* REQUIREMENT:
Please copy out the entries below exactly, beginning with the line that contains "C4: 100nF (+9V, DGND) -> 68nF (+9V, DGND)" and ending with the line that contains "U4 pin out: CMP -> MIC", and include nothing outside that span.

━━━━━ PROVIDED MATERIAL ━━━━━

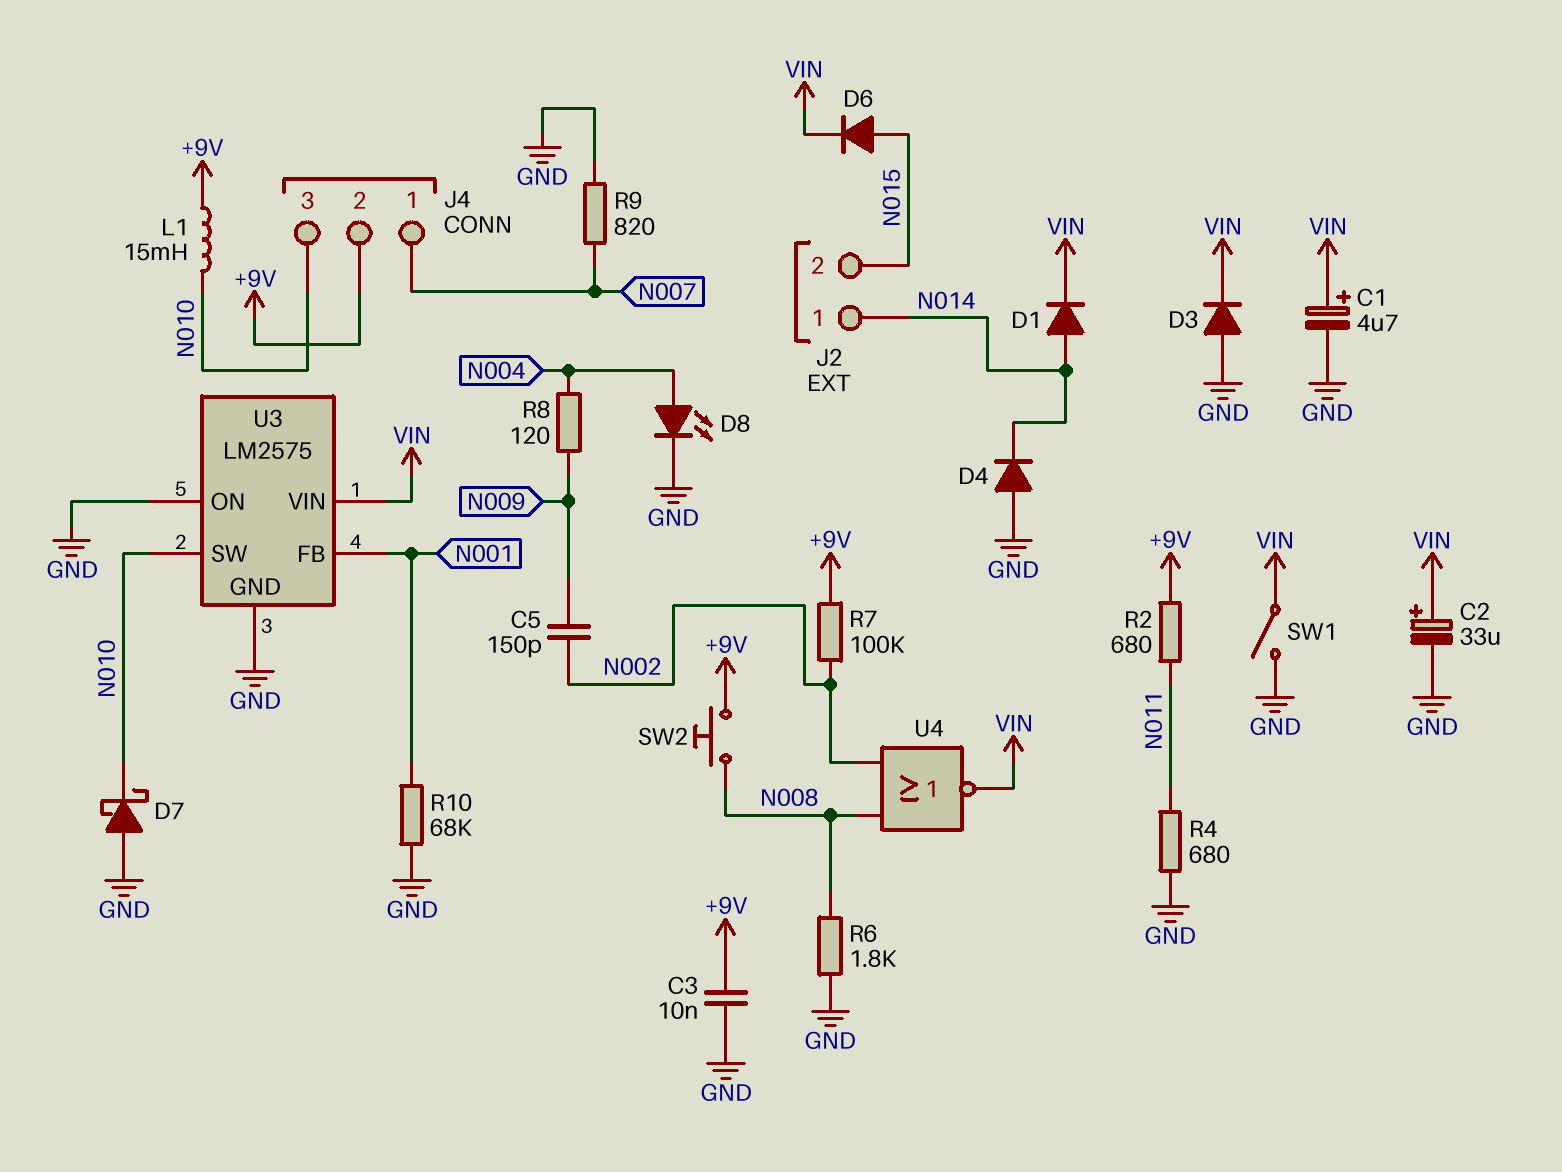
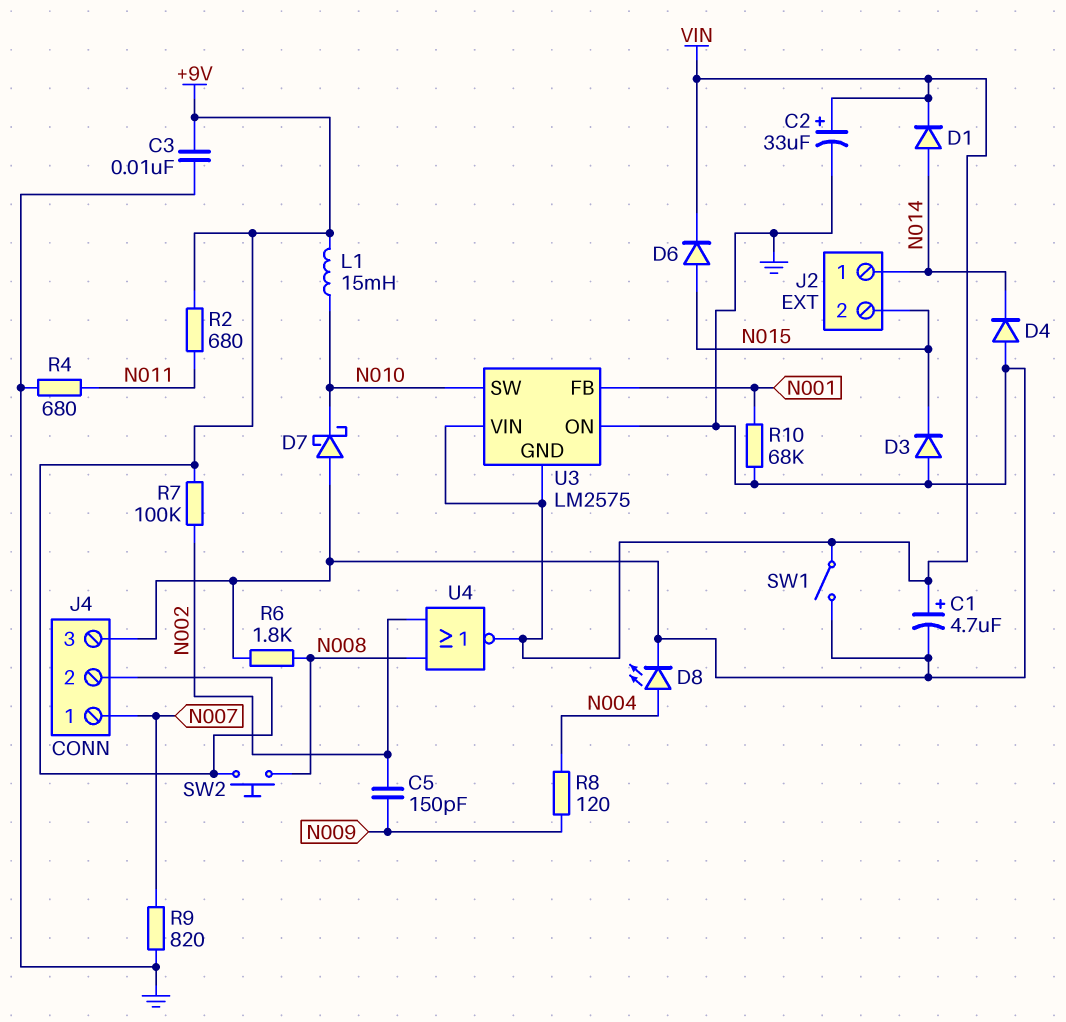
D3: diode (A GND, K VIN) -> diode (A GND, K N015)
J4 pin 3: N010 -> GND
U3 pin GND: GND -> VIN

━━━━━
━━━━━ PROVIDED MATERIAL ━━━━━

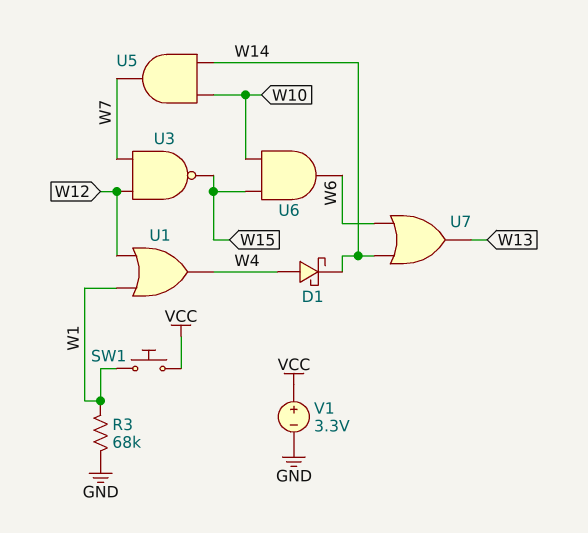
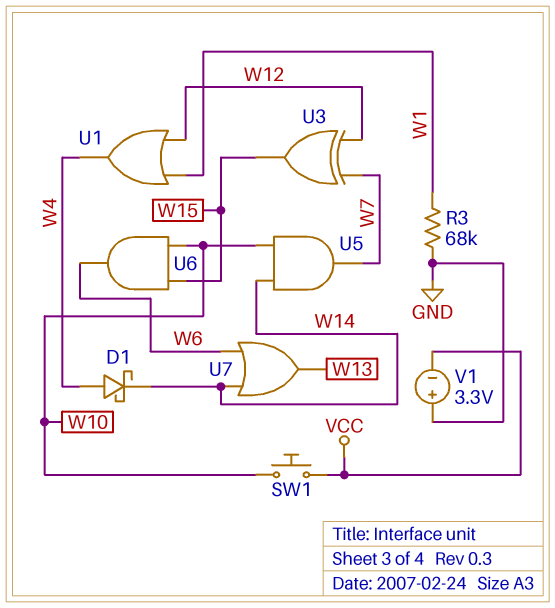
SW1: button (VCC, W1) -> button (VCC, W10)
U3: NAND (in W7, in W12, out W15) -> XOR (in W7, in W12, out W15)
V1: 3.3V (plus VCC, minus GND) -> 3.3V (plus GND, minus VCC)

━━━━━
━━━━━ PROVIDED MATERIAL ━━━━━

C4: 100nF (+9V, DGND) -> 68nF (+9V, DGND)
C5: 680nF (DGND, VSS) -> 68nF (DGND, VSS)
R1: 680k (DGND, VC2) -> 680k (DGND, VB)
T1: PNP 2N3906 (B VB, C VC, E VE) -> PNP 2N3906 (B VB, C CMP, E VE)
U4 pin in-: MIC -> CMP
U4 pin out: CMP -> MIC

━━━━━

* EXERCISE RESPONSE:
C4: 100nF (+9V, DGND) -> 68nF (+9V, DGND)
C5: 680nF (DGND, VSS) -> 68nF (DGND, VSS)
R1: 680k (DGND, VC2) -> 680k (DGND, VB)
T1: PNP 2N3906 (B VB, C VC, E VE) -> PNP 2N3906 (B VB, C CMP, E VE)
U4 pin in-: MIC -> CMP
U4 pin out: CMP -> MIC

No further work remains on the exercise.